Your answer is the line containing "(382, 408) = (575, 361): none" plus every line after it to the end of the data below, transcribed exactly and with nothing else.
*** Opening INPUT MATERIAL ***
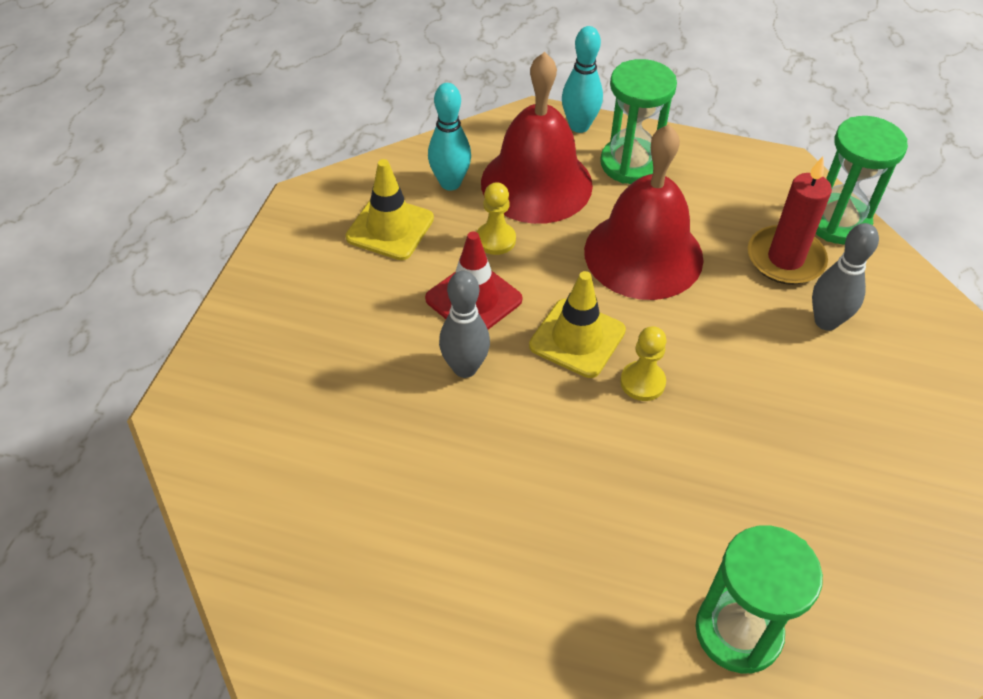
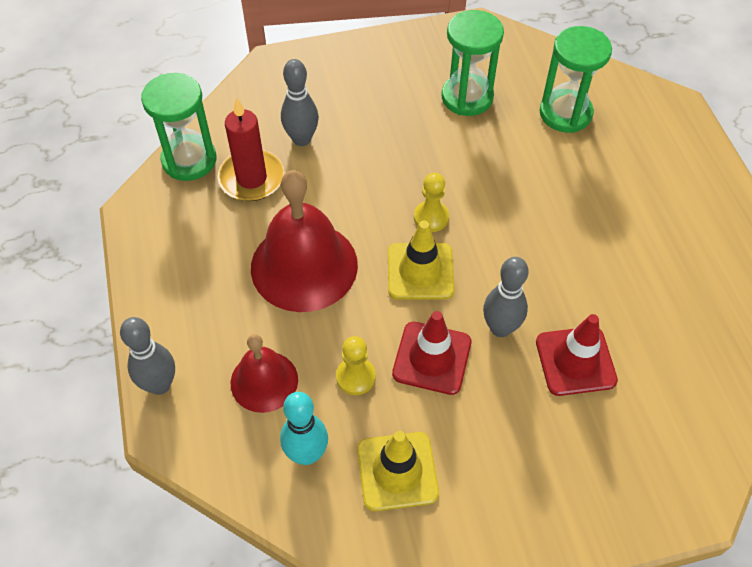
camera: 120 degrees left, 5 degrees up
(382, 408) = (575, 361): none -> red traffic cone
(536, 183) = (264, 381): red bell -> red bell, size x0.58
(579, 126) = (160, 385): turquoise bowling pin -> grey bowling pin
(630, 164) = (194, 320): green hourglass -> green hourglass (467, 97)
*** Closing INPUT MATERIAL ***
◆ **RESULT**:
(382, 408) = (575, 361): none -> red traffic cone
(536, 183) = (264, 381): red bell -> red bell, size x0.58
(579, 126) = (160, 385): turquoise bowling pin -> grey bowling pin
(630, 164) = (194, 320): green hourglass -> green hourglass (467, 97)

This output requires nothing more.